-------- DATASET CONTENT
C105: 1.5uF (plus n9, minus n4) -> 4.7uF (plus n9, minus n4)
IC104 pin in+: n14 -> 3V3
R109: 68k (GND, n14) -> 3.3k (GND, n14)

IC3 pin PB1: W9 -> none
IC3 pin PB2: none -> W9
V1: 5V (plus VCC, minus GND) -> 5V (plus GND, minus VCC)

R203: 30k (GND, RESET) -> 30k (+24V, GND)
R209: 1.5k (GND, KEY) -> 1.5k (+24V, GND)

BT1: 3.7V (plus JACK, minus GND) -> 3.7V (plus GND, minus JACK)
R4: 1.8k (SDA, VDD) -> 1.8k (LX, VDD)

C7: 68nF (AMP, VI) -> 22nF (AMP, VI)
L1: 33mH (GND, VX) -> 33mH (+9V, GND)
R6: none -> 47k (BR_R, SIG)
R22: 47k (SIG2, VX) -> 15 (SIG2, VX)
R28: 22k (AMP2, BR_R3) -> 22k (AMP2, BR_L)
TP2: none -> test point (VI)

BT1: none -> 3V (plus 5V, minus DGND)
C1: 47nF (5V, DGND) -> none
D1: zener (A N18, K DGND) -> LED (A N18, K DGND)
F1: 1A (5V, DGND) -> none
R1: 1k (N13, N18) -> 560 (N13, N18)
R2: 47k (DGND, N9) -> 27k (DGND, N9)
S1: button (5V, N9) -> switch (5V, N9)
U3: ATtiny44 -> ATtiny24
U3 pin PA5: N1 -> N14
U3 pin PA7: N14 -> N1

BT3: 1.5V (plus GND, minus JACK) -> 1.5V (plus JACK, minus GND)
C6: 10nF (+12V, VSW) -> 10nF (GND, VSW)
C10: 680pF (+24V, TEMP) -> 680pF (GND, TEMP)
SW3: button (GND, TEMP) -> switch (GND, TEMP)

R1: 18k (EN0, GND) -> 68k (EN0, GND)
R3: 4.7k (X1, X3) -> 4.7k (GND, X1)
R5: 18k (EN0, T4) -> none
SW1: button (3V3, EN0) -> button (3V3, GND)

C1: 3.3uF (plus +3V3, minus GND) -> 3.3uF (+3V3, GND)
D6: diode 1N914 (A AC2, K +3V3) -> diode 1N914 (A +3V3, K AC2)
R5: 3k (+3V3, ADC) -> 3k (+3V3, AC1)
----------------
PROBLEM REQUIREMENTS: From the records above, repeat exactly the lines from the one with "TP2: none -> test point (VI)" through the one with "R2: 47k (DGND, N9) -> 27k (DGND, N9)", both included.

OUTPUT FOR THIS TASK:
TP2: none -> test point (VI)

BT1: none -> 3V (plus 5V, minus DGND)
C1: 47nF (5V, DGND) -> none
D1: zener (A N18, K DGND) -> LED (A N18, K DGND)
F1: 1A (5V, DGND) -> none
R1: 1k (N13, N18) -> 560 (N13, N18)
R2: 47k (DGND, N9) -> 27k (DGND, N9)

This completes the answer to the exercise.